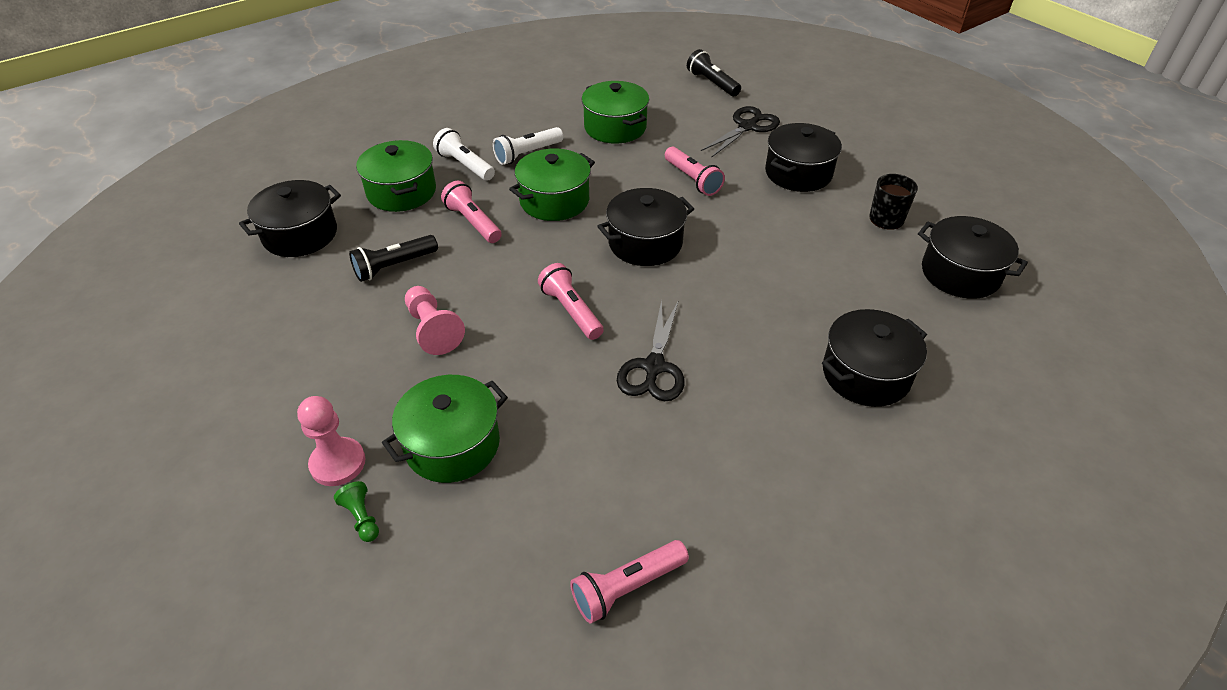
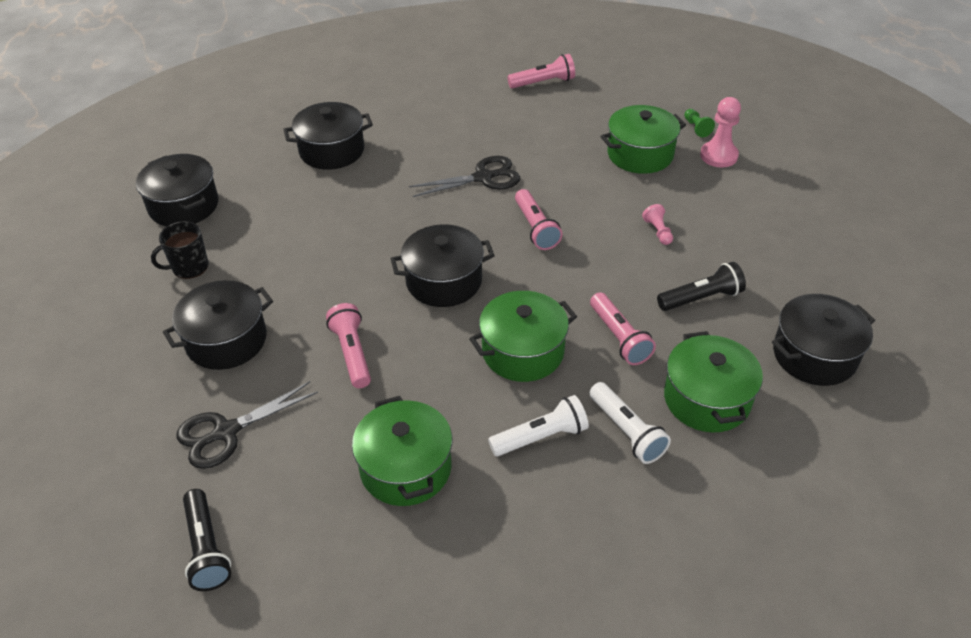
camera: 165 degrees left, 0 degrees up
(433, 330) = (658, 231): pink pawn -> pink pawn, size x0.57
(653, 367) = (483, 178): black scissors -> black scissors turned 45 degrees clockwise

______

* [Exercise instructions]: Would you provide an exact, picture-free copy of the data above?

* [Answer for this exercise]:
camera: 165 degrees left, 0 degrees up
(433, 330) = (658, 231): pink pawn -> pink pawn, size x0.57
(653, 367) = (483, 178): black scissors -> black scissors turned 45 degrees clockwise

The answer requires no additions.